== Provided data ==

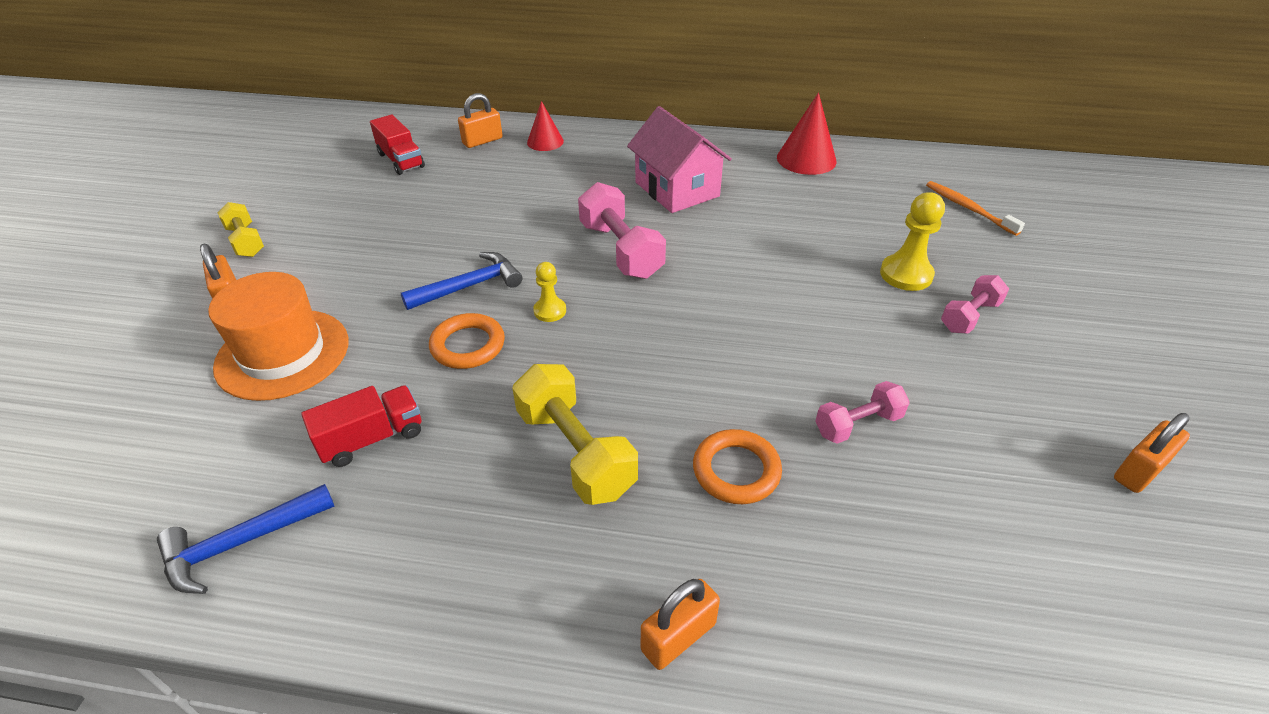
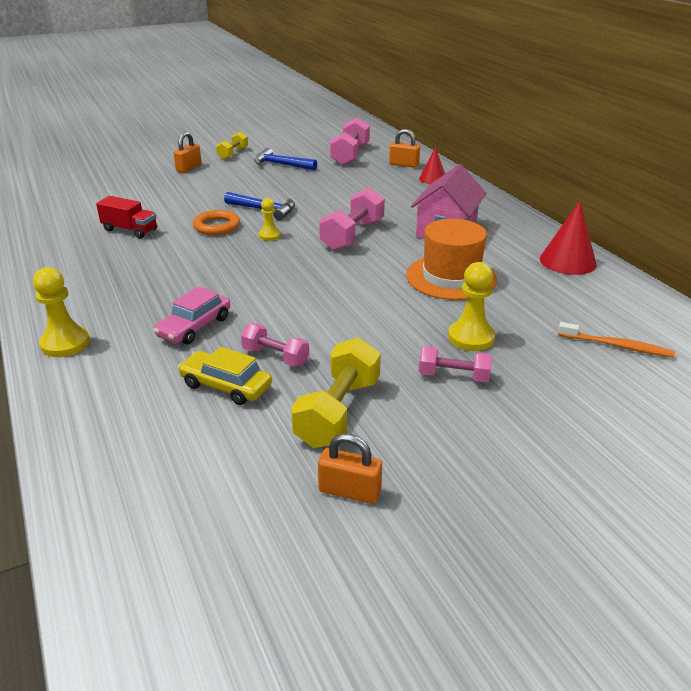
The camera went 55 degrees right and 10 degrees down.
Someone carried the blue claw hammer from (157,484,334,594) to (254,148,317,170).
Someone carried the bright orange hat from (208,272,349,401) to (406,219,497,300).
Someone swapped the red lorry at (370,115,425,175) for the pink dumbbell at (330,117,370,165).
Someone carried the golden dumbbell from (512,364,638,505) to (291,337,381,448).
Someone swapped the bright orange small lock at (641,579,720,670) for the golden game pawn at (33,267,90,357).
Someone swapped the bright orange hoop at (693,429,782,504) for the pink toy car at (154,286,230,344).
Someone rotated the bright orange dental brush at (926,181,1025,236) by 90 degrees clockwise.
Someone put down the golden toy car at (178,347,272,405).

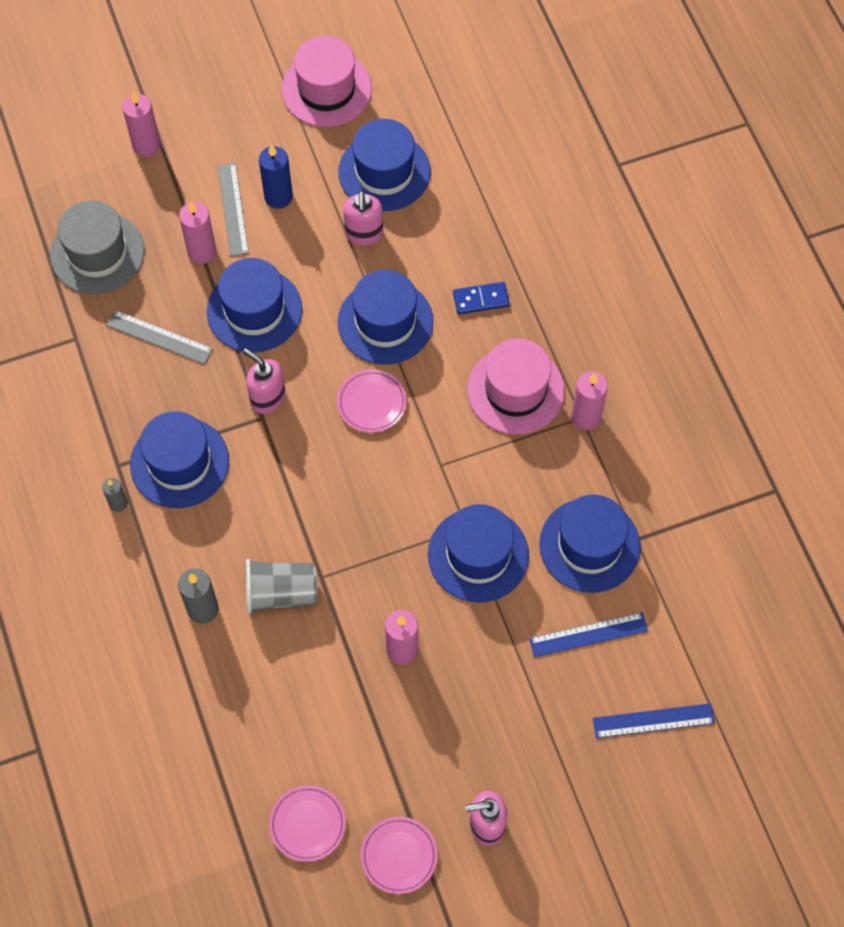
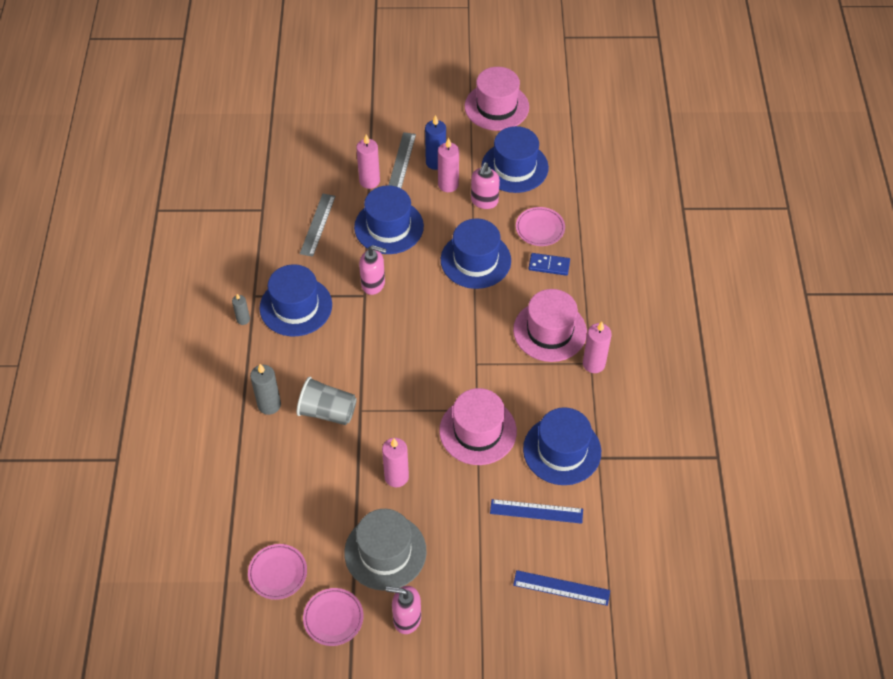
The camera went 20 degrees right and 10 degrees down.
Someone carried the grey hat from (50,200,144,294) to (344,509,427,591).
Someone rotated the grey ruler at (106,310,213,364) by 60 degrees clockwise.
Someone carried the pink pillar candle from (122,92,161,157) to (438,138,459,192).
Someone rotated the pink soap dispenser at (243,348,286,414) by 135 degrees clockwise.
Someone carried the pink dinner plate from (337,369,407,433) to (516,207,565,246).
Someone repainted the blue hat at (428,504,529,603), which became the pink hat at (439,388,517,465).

===

Task item
In the data above, find the line with "Someone swapped the bright orange hoop" and the line with "Someone rotated the bright". Retype both, plus every line between them, exactly.

Task response
Someone swapped the bright orange hoop at (693,429,782,504) for the pink toy car at (154,286,230,344).
Someone rotated the bright orange dental brush at (926,181,1025,236) by 90 degrees clockwise.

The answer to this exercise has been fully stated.